- Opening Delimiter -
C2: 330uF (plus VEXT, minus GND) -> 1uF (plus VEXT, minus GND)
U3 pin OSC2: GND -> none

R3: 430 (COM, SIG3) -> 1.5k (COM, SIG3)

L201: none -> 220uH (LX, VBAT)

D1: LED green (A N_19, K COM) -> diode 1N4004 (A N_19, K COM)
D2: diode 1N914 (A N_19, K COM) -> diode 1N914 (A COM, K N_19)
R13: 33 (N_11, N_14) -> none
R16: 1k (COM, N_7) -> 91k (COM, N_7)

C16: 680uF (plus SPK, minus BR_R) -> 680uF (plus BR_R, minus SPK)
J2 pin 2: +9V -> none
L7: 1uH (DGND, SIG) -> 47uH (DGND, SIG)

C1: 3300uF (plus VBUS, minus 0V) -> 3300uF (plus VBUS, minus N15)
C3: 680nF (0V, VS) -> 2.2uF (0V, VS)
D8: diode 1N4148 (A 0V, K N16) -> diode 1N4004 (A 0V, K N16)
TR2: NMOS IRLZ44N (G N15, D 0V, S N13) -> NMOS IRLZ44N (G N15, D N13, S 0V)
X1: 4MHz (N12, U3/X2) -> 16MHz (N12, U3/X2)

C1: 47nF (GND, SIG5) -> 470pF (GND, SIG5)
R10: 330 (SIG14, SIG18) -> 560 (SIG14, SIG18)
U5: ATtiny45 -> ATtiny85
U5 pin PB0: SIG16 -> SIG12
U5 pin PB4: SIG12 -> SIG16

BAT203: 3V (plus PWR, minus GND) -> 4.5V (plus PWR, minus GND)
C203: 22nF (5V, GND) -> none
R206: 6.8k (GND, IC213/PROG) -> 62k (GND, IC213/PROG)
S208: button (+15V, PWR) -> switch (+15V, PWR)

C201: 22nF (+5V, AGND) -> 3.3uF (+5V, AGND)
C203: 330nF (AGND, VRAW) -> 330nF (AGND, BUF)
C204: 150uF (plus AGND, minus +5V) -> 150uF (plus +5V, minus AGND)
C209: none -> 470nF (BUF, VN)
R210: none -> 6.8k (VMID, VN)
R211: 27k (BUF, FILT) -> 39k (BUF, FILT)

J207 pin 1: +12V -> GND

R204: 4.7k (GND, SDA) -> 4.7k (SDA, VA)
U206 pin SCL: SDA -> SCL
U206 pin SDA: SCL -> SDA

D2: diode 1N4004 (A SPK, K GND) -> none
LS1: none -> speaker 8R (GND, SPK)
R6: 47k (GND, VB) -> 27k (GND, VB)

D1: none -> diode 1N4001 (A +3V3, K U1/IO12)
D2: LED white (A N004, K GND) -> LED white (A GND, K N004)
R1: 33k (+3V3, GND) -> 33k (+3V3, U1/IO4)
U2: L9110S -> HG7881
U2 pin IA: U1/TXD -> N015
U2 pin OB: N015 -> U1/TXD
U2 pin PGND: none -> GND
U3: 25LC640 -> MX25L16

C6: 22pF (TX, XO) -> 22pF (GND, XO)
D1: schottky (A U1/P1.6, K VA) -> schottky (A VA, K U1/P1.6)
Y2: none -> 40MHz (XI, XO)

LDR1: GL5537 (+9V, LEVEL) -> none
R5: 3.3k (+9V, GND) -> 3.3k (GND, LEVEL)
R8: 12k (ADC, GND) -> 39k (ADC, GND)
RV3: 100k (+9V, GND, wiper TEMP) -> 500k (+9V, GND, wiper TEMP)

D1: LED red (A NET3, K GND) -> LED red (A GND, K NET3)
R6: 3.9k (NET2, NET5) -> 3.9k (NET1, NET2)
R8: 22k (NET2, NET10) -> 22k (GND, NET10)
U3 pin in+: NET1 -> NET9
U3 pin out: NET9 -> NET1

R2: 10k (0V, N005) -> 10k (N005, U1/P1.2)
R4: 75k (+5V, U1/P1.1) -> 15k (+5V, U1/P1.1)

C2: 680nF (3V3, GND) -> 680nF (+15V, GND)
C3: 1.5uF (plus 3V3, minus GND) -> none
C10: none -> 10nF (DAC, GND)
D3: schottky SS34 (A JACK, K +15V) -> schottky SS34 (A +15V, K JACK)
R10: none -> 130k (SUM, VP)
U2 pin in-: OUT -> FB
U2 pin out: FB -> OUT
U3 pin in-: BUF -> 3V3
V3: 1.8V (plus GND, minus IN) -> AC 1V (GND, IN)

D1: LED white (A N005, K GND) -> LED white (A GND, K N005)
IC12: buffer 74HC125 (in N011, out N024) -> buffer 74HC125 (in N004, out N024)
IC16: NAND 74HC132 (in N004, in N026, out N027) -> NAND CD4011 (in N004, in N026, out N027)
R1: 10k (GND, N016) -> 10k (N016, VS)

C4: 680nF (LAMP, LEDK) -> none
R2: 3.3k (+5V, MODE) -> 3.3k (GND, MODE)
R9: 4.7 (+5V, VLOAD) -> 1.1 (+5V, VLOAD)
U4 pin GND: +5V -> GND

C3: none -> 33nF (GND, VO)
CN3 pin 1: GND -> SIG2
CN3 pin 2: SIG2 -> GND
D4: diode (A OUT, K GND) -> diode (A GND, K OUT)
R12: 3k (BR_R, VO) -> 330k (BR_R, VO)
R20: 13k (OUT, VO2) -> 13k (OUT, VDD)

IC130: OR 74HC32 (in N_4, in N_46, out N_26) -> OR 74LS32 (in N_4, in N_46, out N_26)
- Closing Delimiter -
**EXERCISE AIM:** Read through the data and copy every line where "diode" shows up.

**PROBLEM SOLUTION:**
D1: LED green (A N_19, K COM) -> diode 1N4004 (A N_19, K COM)
D2: diode 1N914 (A N_19, K COM) -> diode 1N914 (A COM, K N_19)
D8: diode 1N4148 (A 0V, K N16) -> diode 1N4004 (A 0V, K N16)
D2: diode 1N4004 (A SPK, K GND) -> none
D1: none -> diode 1N4001 (A +3V3, K U1/IO12)
D4: diode (A OUT, K GND) -> diode (A GND, K OUT)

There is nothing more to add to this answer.